PROVIDED MATERIAL >>
####

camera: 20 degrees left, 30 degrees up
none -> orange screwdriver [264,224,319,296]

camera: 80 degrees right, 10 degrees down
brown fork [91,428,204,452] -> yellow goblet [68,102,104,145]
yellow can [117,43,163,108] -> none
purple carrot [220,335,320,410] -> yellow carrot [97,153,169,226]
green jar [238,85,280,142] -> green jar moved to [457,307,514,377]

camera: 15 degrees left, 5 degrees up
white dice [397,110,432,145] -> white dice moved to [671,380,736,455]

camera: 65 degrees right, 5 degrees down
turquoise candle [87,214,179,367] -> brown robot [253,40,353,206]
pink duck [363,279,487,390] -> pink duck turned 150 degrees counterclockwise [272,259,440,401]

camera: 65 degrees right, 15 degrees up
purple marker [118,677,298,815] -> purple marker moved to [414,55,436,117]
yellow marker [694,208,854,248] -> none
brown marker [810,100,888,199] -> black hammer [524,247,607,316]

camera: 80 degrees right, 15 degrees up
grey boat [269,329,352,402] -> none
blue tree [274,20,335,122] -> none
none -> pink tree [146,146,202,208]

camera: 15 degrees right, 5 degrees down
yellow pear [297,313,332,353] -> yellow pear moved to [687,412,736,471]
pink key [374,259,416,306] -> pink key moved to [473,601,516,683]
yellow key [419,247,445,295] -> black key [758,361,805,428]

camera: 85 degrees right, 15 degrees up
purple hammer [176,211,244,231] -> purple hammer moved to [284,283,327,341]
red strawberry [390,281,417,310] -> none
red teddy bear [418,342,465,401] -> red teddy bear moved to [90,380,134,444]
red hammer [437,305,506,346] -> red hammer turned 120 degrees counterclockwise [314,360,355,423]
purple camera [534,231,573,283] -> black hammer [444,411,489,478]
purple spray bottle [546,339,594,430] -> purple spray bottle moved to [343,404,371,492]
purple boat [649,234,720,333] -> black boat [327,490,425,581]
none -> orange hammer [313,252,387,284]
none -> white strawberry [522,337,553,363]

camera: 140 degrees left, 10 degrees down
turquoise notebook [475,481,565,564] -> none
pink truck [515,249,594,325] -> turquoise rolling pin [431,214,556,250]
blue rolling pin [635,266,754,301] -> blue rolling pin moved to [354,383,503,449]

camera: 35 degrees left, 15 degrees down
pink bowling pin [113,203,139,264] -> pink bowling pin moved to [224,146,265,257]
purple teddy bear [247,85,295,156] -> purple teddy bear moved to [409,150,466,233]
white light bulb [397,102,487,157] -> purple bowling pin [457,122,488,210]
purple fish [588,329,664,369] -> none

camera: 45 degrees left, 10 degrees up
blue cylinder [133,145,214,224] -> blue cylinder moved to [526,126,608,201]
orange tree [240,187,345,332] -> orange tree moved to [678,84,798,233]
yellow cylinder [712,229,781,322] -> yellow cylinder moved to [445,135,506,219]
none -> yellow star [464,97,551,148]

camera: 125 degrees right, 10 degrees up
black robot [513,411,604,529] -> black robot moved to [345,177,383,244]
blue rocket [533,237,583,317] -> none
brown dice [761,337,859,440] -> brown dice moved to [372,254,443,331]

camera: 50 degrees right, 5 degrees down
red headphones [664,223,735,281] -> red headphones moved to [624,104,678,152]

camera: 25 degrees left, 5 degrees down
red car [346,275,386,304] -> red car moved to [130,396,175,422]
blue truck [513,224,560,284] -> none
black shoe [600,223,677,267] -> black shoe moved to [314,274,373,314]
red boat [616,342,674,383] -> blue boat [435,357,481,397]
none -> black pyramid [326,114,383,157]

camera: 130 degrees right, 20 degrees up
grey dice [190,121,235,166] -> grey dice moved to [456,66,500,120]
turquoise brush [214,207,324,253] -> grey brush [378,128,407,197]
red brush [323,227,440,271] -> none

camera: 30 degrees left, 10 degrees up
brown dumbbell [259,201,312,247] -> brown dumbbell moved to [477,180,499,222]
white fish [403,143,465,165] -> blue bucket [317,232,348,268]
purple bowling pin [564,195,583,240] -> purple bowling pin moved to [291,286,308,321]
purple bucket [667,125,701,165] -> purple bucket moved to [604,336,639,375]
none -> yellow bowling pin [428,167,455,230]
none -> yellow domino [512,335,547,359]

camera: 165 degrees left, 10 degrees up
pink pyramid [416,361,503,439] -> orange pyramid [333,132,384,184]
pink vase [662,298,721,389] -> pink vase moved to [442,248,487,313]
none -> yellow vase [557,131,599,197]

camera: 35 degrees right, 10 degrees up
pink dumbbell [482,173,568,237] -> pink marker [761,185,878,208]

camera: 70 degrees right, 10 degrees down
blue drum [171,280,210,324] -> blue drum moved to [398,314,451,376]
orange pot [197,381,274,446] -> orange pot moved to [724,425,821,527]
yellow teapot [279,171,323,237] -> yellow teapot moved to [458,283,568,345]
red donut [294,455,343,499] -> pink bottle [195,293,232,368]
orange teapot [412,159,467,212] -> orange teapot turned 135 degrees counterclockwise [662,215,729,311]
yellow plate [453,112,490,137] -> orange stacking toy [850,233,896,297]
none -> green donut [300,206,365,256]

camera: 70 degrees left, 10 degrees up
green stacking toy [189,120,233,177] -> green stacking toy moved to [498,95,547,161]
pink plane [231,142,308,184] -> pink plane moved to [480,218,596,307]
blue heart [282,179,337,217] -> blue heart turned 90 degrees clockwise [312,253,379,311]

####

TASK DIRECTIONS >>
In the records above, find the line containing "purple carrot [220,335,320,410]" and restate word for word every line from the first through that one.

SOLUTION >>
camera: 20 degrees left, 30 degrees up
none -> orange screwdriver [264,224,319,296]

camera: 80 degrees right, 10 degrees down
brown fork [91,428,204,452] -> yellow goblet [68,102,104,145]
yellow can [117,43,163,108] -> none
purple carrot [220,335,320,410] -> yellow carrot [97,153,169,226]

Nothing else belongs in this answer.